Exercise goal:
Apart from the images, repeat the data below exactly as written.

===== Exercise data =====

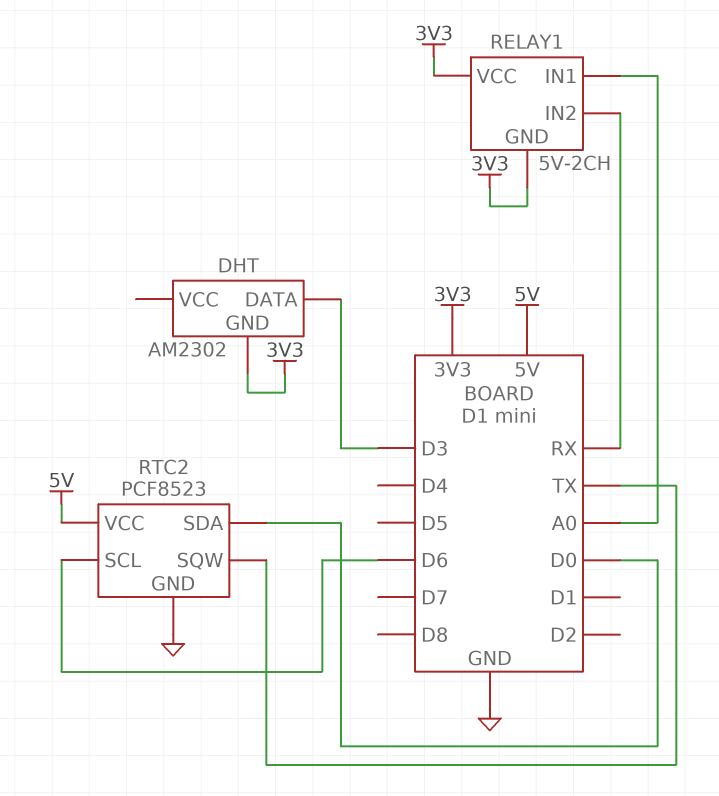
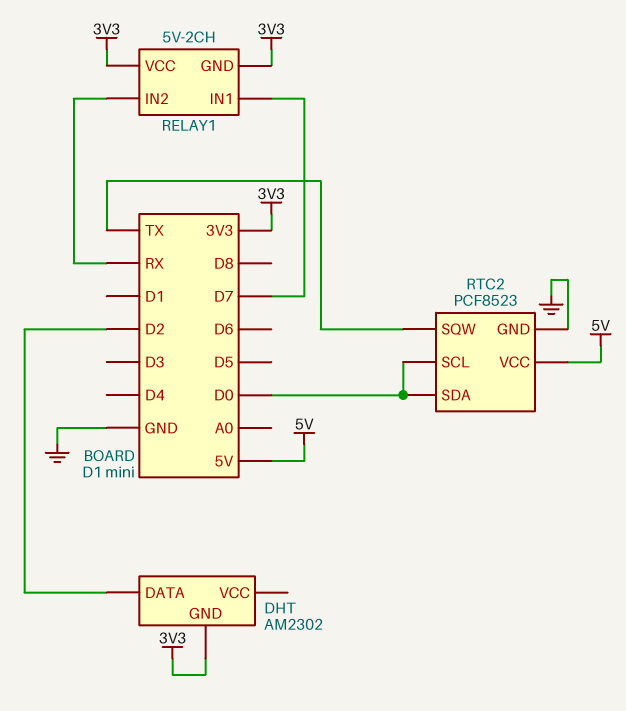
DHT pin DATA: D3 -> D2
RELAY1 pin IN1: A0 -> D7
RTC2 pin SCL: D6 -> D0

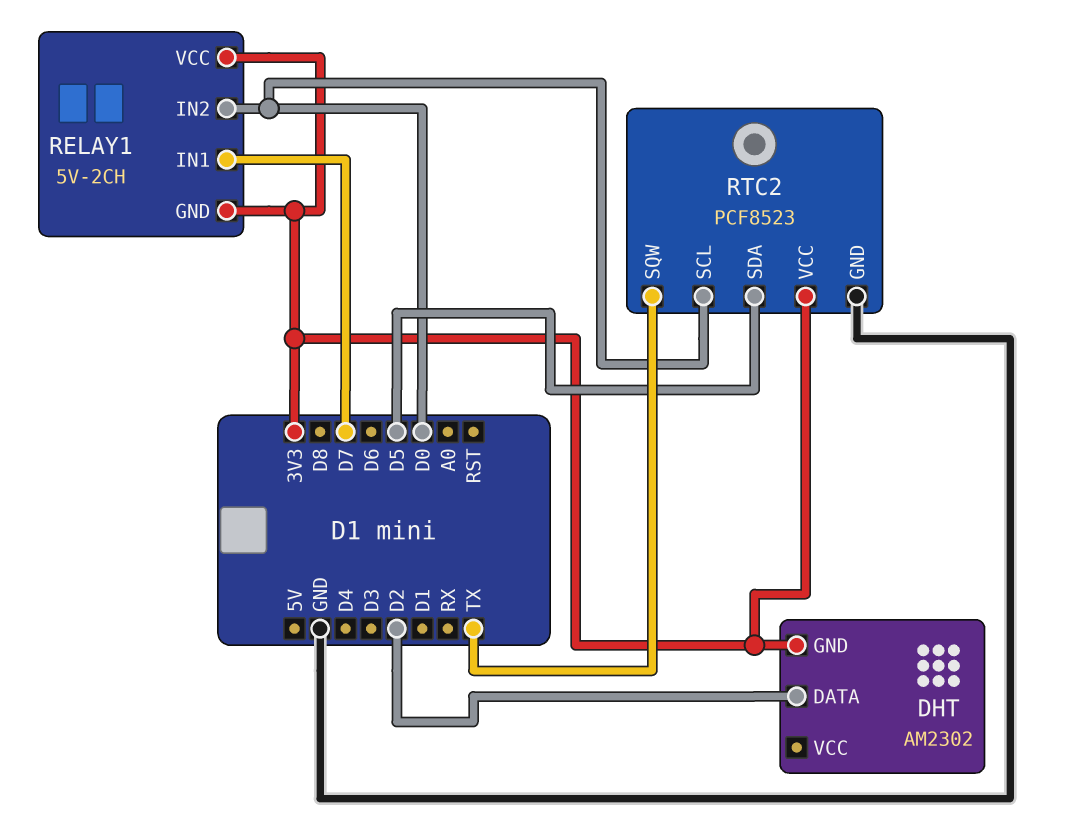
RELAY1 pin IN2: RX -> D0
RTC2 pin SDA: D0 -> D5
RTC2 pin VCC: 5V -> 3V3

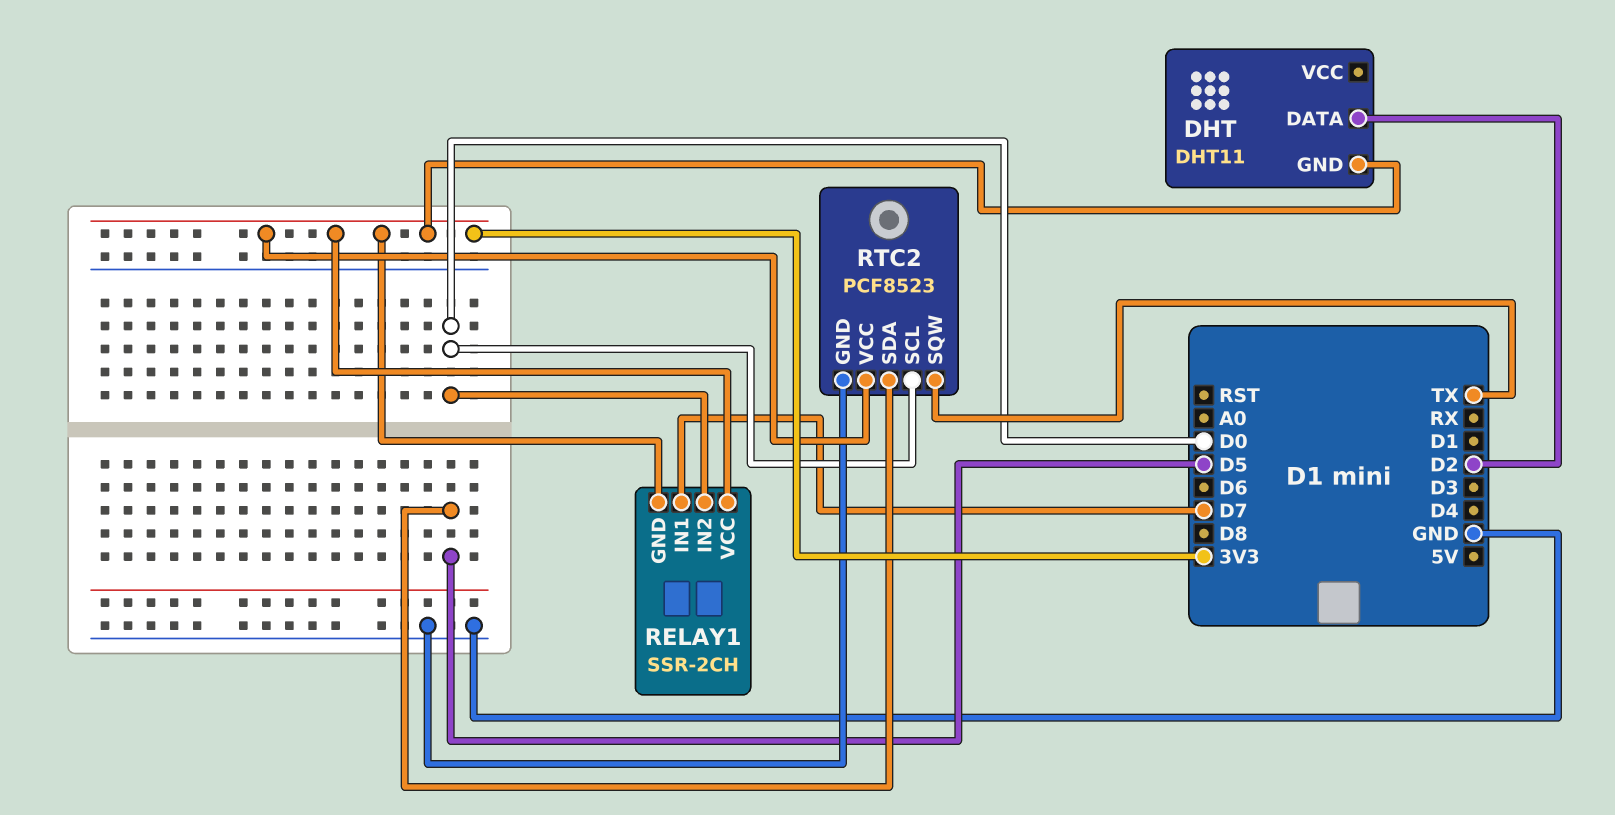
DHT: AM2302 -> DHT11
RELAY1: 5V-2CH -> SSR-2CH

=====

Response:
DHT pin DATA: D3 -> D2
RELAY1 pin IN1: A0 -> D7
RTC2 pin SCL: D6 -> D0

RELAY1 pin IN2: RX -> D0
RTC2 pin SDA: D0 -> D5
RTC2 pin VCC: 5V -> 3V3

DHT: AM2302 -> DHT11
RELAY1: 5V-2CH -> SSR-2CH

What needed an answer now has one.